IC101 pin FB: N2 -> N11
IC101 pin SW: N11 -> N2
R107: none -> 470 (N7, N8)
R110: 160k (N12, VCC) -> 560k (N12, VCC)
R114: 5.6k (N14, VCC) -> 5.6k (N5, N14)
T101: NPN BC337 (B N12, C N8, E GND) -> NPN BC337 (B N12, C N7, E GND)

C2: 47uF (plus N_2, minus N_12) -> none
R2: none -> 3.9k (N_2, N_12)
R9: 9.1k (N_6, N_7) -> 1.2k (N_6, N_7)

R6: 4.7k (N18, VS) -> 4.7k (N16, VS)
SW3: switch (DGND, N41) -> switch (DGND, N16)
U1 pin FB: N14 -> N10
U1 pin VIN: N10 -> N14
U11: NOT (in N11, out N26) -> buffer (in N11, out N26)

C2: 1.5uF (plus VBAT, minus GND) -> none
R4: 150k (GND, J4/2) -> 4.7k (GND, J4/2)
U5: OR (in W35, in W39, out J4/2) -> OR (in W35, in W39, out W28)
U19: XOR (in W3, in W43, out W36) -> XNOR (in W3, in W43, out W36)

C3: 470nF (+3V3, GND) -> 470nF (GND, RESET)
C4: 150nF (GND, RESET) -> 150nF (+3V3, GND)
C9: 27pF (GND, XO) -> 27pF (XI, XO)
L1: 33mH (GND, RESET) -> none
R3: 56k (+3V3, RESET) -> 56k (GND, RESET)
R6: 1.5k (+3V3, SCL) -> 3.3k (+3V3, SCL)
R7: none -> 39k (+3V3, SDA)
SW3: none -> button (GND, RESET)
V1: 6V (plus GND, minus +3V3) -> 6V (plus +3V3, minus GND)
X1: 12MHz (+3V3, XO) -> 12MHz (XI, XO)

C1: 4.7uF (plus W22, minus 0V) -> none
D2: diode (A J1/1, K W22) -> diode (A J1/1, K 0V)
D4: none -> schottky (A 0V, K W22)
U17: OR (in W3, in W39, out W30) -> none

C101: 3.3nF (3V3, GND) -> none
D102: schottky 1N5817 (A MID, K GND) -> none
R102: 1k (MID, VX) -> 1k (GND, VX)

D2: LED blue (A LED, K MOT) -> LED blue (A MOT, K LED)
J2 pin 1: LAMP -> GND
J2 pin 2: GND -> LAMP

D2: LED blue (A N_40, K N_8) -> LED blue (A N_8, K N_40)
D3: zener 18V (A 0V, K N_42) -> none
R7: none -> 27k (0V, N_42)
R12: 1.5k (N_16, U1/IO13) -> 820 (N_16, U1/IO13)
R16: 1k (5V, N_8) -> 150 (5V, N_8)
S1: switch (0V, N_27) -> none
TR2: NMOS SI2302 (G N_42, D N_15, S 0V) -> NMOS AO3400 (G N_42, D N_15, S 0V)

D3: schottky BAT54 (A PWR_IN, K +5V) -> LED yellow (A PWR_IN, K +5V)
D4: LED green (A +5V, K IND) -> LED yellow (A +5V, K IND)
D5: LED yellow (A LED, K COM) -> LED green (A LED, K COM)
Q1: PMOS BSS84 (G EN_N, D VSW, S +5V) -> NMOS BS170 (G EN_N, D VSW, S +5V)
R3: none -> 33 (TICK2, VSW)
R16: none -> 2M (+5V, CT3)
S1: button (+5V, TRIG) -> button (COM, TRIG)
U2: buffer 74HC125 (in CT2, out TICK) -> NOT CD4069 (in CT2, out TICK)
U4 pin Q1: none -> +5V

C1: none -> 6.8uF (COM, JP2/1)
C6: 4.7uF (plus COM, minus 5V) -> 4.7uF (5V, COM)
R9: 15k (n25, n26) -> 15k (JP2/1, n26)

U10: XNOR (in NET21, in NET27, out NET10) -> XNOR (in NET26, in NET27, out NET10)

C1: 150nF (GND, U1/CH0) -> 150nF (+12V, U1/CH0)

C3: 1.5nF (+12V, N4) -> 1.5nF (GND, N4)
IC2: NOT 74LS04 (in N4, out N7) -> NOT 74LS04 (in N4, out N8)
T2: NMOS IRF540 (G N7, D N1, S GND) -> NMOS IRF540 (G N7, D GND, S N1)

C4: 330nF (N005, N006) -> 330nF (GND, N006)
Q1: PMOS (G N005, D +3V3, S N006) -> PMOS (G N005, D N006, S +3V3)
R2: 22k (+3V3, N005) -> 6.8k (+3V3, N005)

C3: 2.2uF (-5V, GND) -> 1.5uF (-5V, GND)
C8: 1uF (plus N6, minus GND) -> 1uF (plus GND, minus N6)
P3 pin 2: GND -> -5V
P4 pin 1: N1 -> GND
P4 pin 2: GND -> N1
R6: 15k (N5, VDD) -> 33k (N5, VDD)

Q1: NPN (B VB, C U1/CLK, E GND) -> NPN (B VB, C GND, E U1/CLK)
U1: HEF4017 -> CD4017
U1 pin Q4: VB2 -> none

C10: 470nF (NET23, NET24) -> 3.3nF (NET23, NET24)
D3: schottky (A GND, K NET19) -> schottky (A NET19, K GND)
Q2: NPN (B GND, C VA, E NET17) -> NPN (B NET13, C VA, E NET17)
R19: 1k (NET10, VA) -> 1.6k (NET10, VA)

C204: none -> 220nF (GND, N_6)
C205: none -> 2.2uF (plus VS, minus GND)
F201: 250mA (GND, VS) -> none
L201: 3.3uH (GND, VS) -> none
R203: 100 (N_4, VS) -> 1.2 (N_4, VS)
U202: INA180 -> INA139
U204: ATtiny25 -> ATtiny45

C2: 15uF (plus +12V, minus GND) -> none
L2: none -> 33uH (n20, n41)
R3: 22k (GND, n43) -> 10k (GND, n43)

● ● ● ●

◆ **PROBLEM**: Look above for the line containing "D4: none -> schottky (A 0V, K W22)" and the line containing "D5: LED yellow". Transcribe both, with the lines between them, exactly.

◆ **REPLY**:
D4: none -> schottky (A 0V, K W22)
U17: OR (in W3, in W39, out W30) -> none

C101: 3.3nF (3V3, GND) -> none
D102: schottky 1N5817 (A MID, K GND) -> none
R102: 1k (MID, VX) -> 1k (GND, VX)

D2: LED blue (A LED, K MOT) -> LED blue (A MOT, K LED)
J2 pin 1: LAMP -> GND
J2 pin 2: GND -> LAMP

D2: LED blue (A N_40, K N_8) -> LED blue (A N_8, K N_40)
D3: zener 18V (A 0V, K N_42) -> none
R7: none -> 27k (0V, N_42)
R12: 1.5k (N_16, U1/IO13) -> 820 (N_16, U1/IO13)
R16: 1k (5V, N_8) -> 150 (5V, N_8)
S1: switch (0V, N_27) -> none
TR2: NMOS SI2302 (G N_42, D N_15, S 0V) -> NMOS AO3400 (G N_42, D N_15, S 0V)

D3: schottky BAT54 (A PWR_IN, K +5V) -> LED yellow (A PWR_IN, K +5V)
D4: LED green (A +5V, K IND) -> LED yellow (A +5V, K IND)
D5: LED yellow (A LED, K COM) -> LED green (A LED, K COM)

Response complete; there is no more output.